Records provided section start

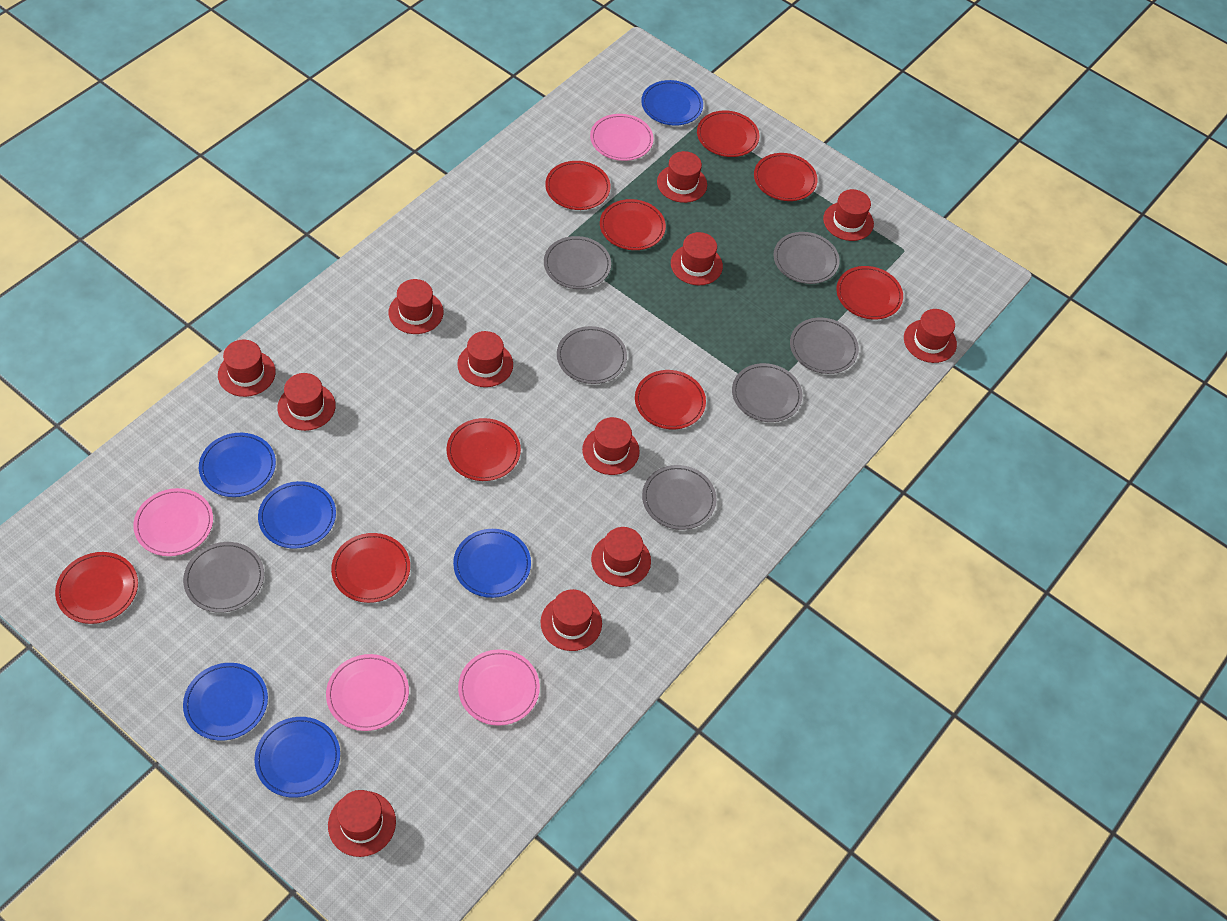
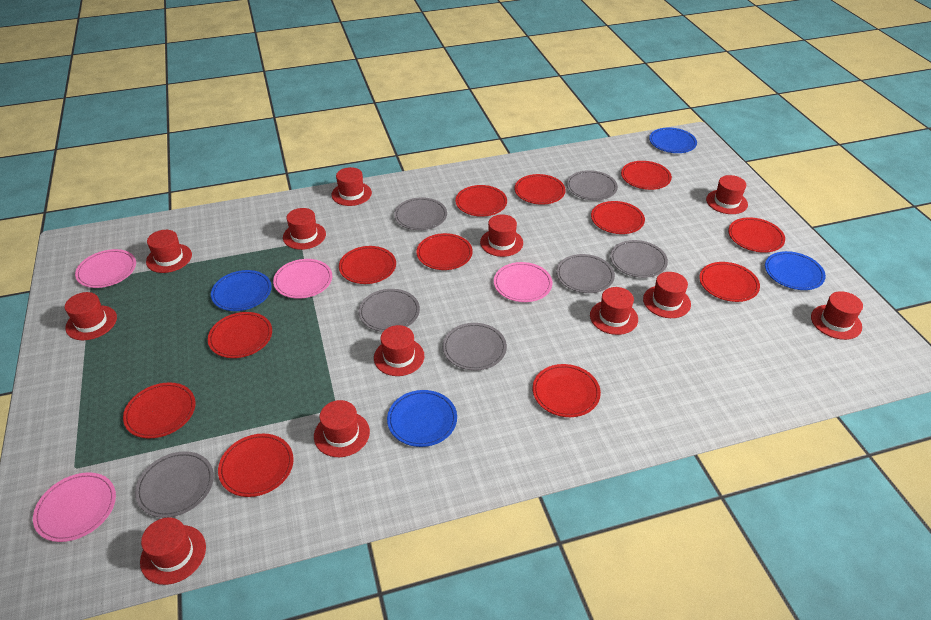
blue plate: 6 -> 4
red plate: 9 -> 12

Records provided section end
Records provided section start

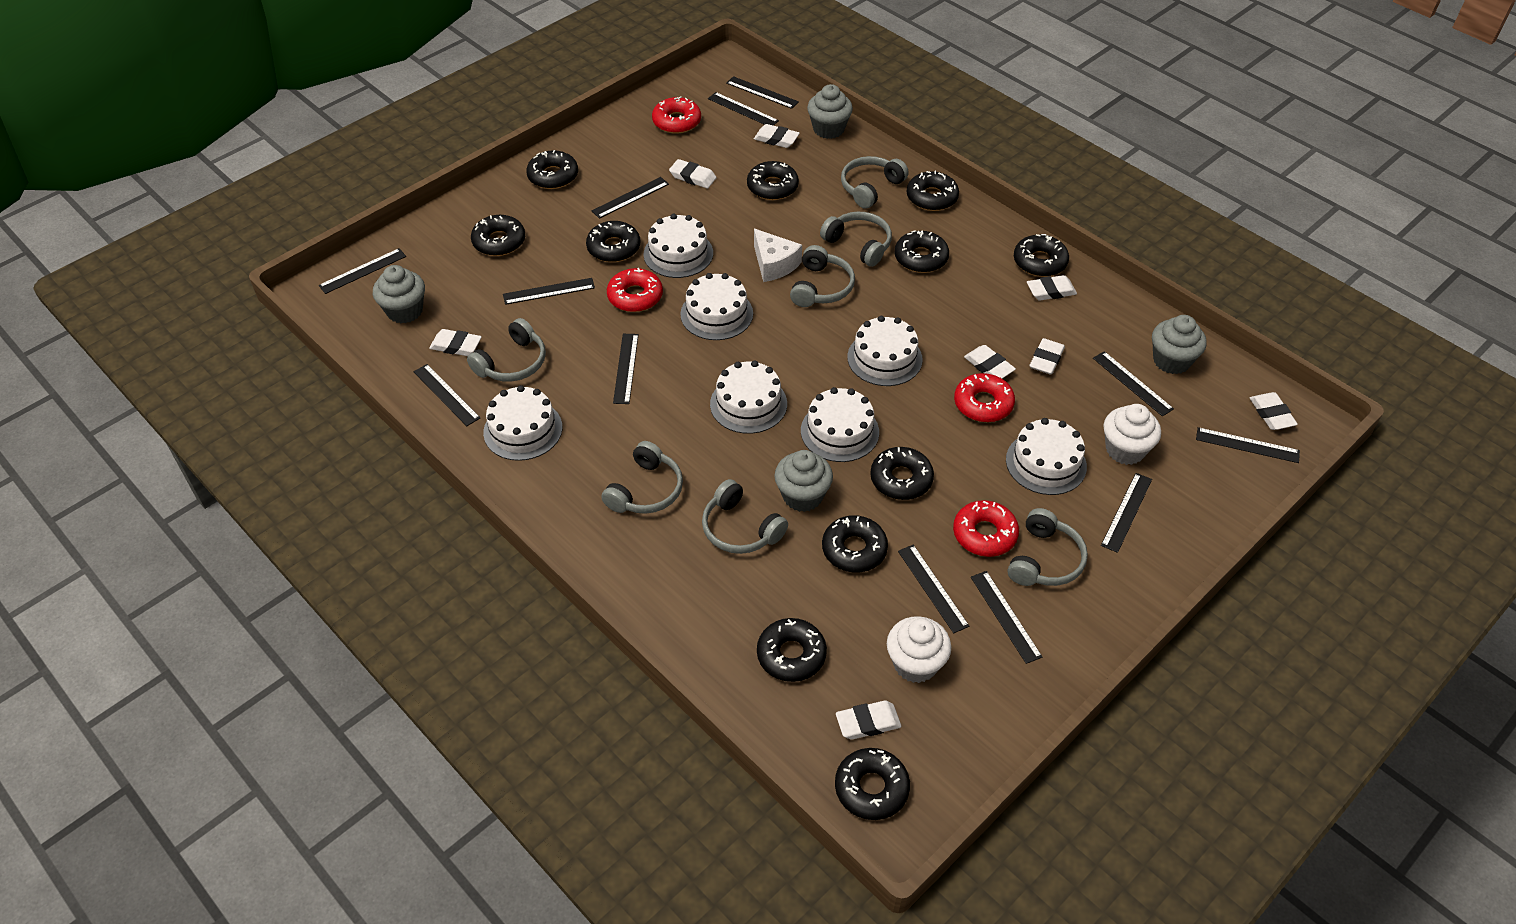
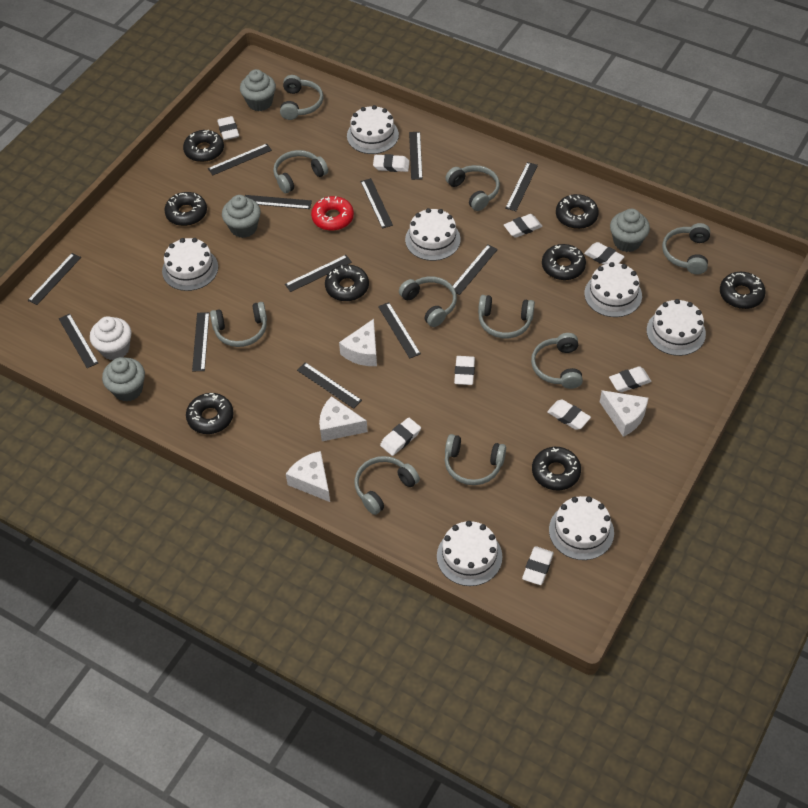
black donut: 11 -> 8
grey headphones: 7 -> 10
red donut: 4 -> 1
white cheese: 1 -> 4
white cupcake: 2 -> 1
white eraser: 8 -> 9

Records provided section end

Task statement:
Working from the material above, restate word for word the lines between the line with "white cheese: 1 -> 4" and the line with "white eraser: 8 -> 9", both included, and only those.

Problem solution:
white cheese: 1 -> 4
white cupcake: 2 -> 1
white eraser: 8 -> 9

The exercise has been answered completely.